_Information supplied_:
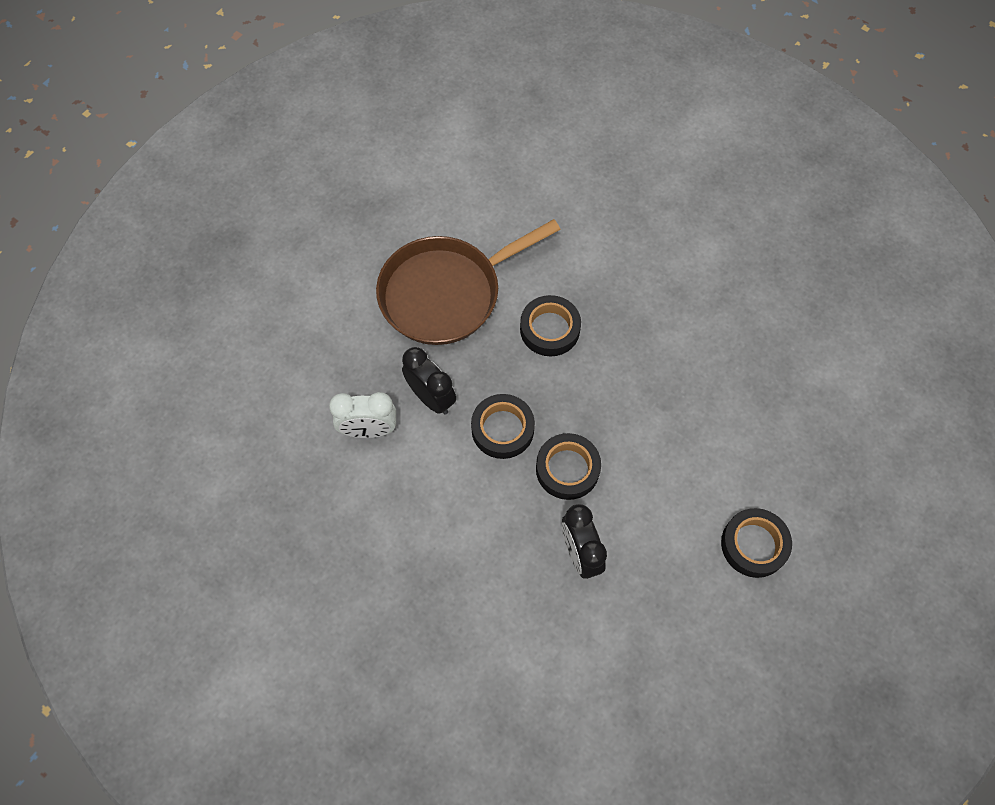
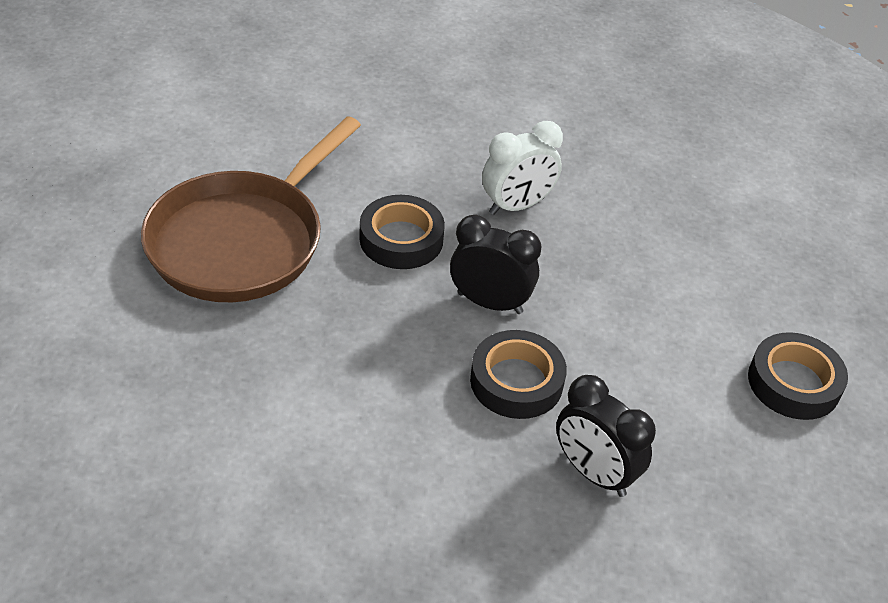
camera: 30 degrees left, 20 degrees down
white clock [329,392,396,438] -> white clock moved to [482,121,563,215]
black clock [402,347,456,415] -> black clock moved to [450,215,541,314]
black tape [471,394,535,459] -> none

...

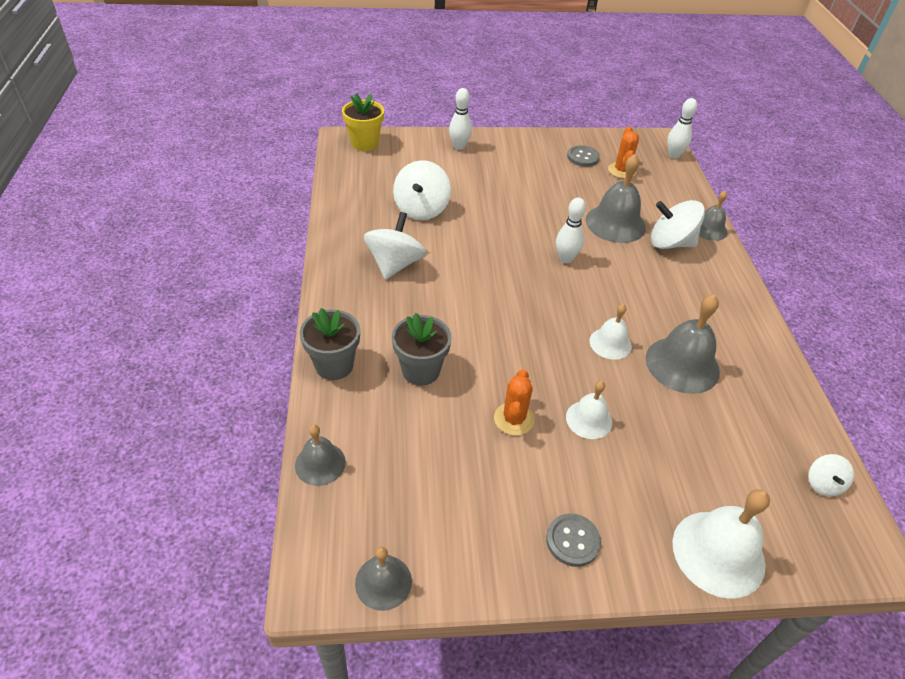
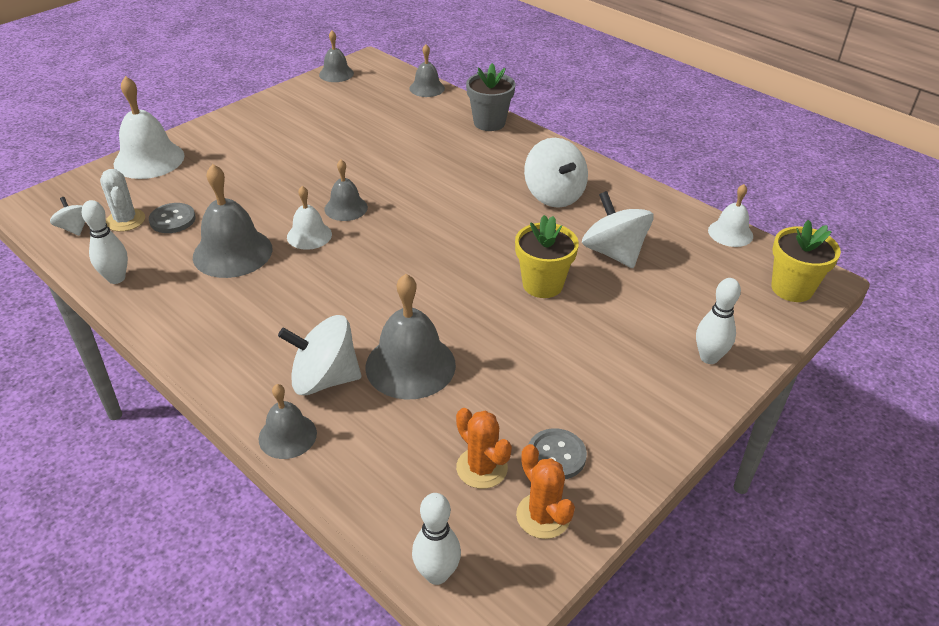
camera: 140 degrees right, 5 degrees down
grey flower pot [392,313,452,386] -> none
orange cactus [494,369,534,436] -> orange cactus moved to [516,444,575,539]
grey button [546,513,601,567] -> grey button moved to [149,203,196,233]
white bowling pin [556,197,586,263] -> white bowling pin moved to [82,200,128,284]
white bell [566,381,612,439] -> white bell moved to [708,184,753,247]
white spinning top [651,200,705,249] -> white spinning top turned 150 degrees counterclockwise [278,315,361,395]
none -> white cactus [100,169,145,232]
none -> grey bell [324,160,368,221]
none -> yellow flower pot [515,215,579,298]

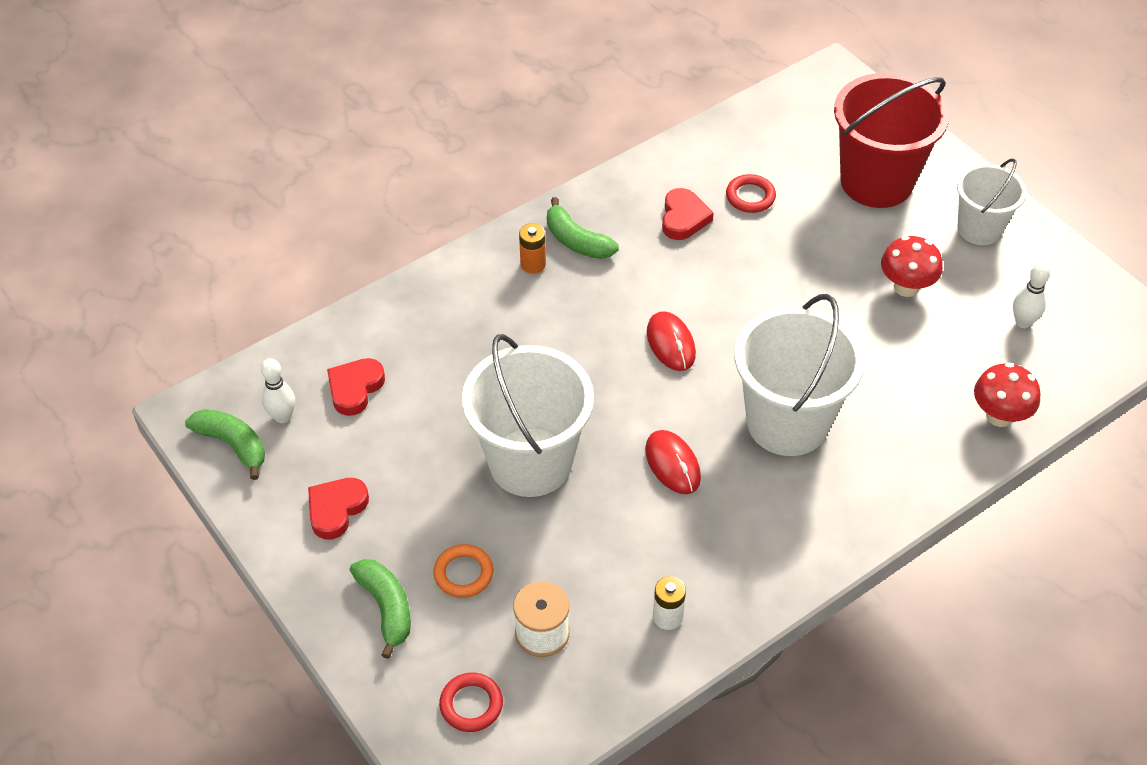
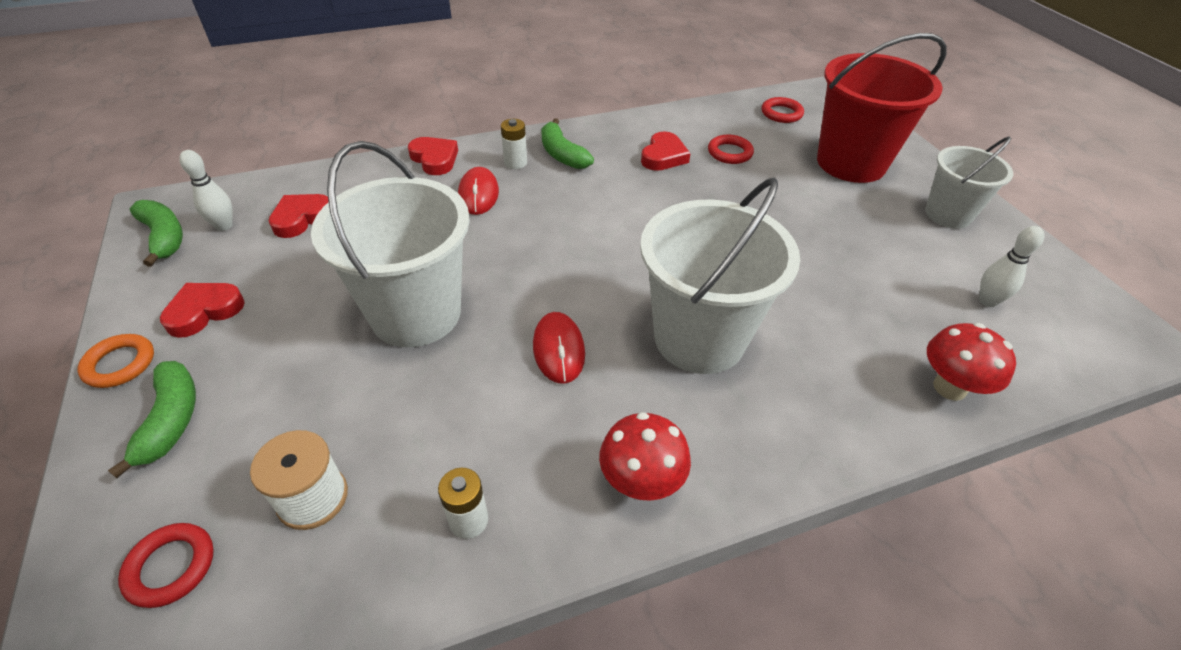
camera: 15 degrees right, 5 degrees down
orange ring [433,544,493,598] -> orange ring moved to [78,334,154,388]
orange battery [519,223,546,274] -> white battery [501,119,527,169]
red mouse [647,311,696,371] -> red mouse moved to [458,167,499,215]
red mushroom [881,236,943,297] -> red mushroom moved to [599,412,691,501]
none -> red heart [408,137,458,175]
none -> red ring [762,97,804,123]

_Prompt_:
Within the listing above, locate the line containing "white bowling pin [556,197,586,263]" and the line containing "white bell [566,381,612,439]". Reproduce those two lines and all lines between them exactly, with nothing added.

_Answer to this task_:
white bowling pin [556,197,586,263] -> white bowling pin moved to [82,200,128,284]
white bell [566,381,612,439] -> white bell moved to [708,184,753,247]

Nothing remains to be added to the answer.